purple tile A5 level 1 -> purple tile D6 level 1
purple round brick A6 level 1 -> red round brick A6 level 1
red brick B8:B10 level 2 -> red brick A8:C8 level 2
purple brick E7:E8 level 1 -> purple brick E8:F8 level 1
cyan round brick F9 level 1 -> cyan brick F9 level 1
...
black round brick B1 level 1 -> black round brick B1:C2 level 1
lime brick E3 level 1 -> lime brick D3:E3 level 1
==
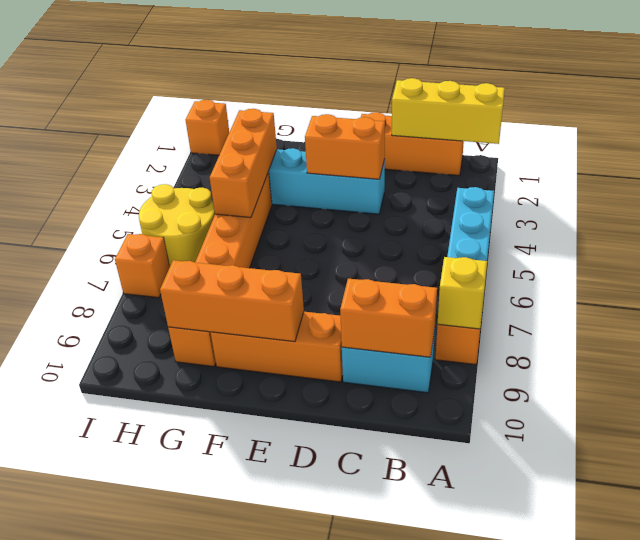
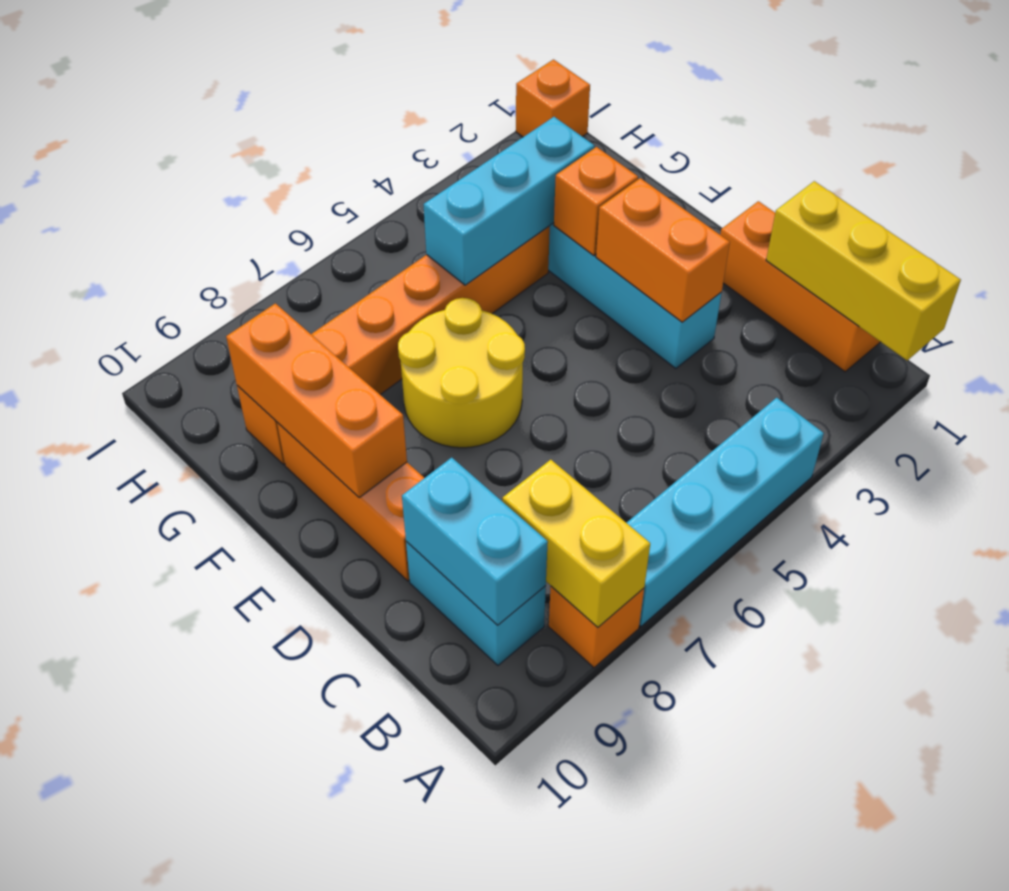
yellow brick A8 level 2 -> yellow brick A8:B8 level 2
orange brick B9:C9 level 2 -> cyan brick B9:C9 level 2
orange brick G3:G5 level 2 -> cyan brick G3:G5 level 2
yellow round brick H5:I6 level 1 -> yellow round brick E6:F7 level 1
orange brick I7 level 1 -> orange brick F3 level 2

__What is needed__. Return, from the material above, each line holding the string "cyan".

__Response__.
cyan round brick F9 level 1 -> cyan brick F9 level 1
orange brick B9:C9 level 2 -> cyan brick B9:C9 level 2
orange brick G3:G5 level 2 -> cyan brick G3:G5 level 2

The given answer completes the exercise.